Rewrite the lines from the first one through the line containing "orange L-shape: moved 6 px left, 6 px down", putting "octagon" in place of "hexagon" and changing nothing else. Leave the pictures out.

Saved data entries
++++++

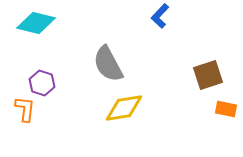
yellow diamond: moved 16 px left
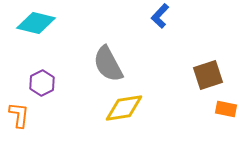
purple hexagon: rotated 15 degrees clockwise
orange L-shape: moved 6 px left, 6 px down
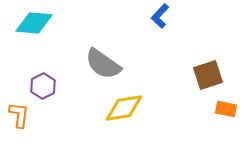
cyan diamond: moved 2 px left; rotated 9 degrees counterclockwise
gray semicircle: moved 5 px left; rotated 27 degrees counterclockwise
purple hexagon: moved 1 px right, 3 px down
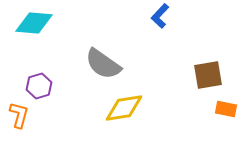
brown square: rotated 8 degrees clockwise
purple hexagon: moved 4 px left; rotated 10 degrees clockwise
orange L-shape: rotated 8 degrees clockwise
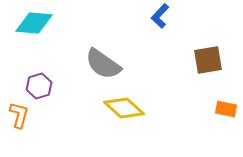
brown square: moved 15 px up
yellow diamond: rotated 51 degrees clockwise
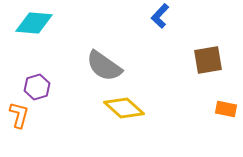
gray semicircle: moved 1 px right, 2 px down
purple hexagon: moved 2 px left, 1 px down
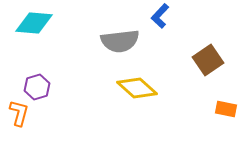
brown square: rotated 24 degrees counterclockwise
gray semicircle: moved 16 px right, 25 px up; rotated 42 degrees counterclockwise
yellow diamond: moved 13 px right, 20 px up
orange L-shape: moved 2 px up
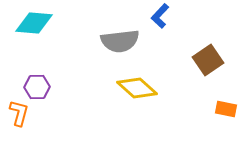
purple hexagon: rotated 15 degrees clockwise
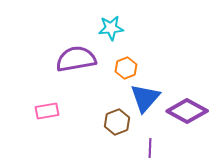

++++++

EXERCISE RESULT:
yellow diamond: moved 16 px left
purple octagon: rotated 15 degrees clockwise
orange L-shape: moved 6 px left, 6 px down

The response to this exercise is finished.